→ Exercise description: Print every entry exactly as written and exclude all images.
[[ Source data, beginning ]]
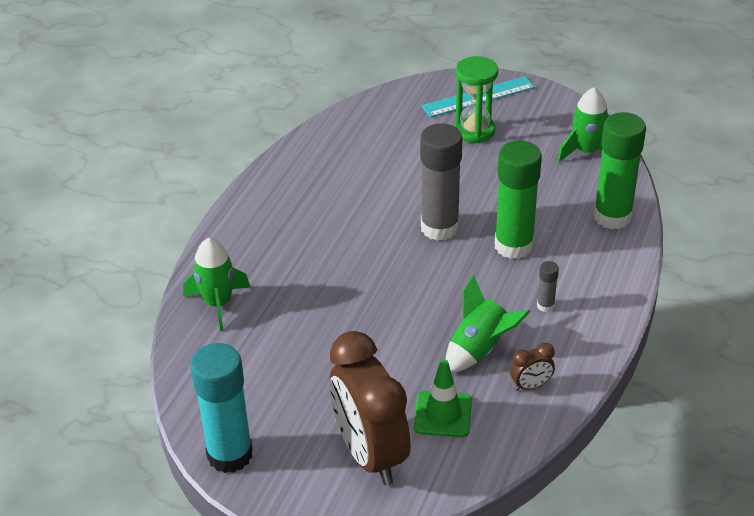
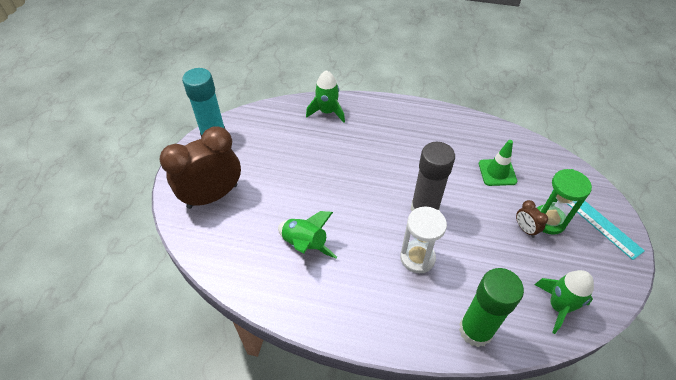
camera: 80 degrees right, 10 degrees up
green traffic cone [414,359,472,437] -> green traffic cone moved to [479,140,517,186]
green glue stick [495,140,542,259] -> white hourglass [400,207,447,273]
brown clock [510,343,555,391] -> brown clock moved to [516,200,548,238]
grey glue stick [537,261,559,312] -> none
[[ Source data, end ]]
→ Finished exercise:
camera: 80 degrees right, 10 degrees up
green traffic cone [414,359,472,437] -> green traffic cone moved to [479,140,517,186]
green glue stick [495,140,542,259] -> white hourglass [400,207,447,273]
brown clock [510,343,555,391] -> brown clock moved to [516,200,548,238]
grey glue stick [537,261,559,312] -> none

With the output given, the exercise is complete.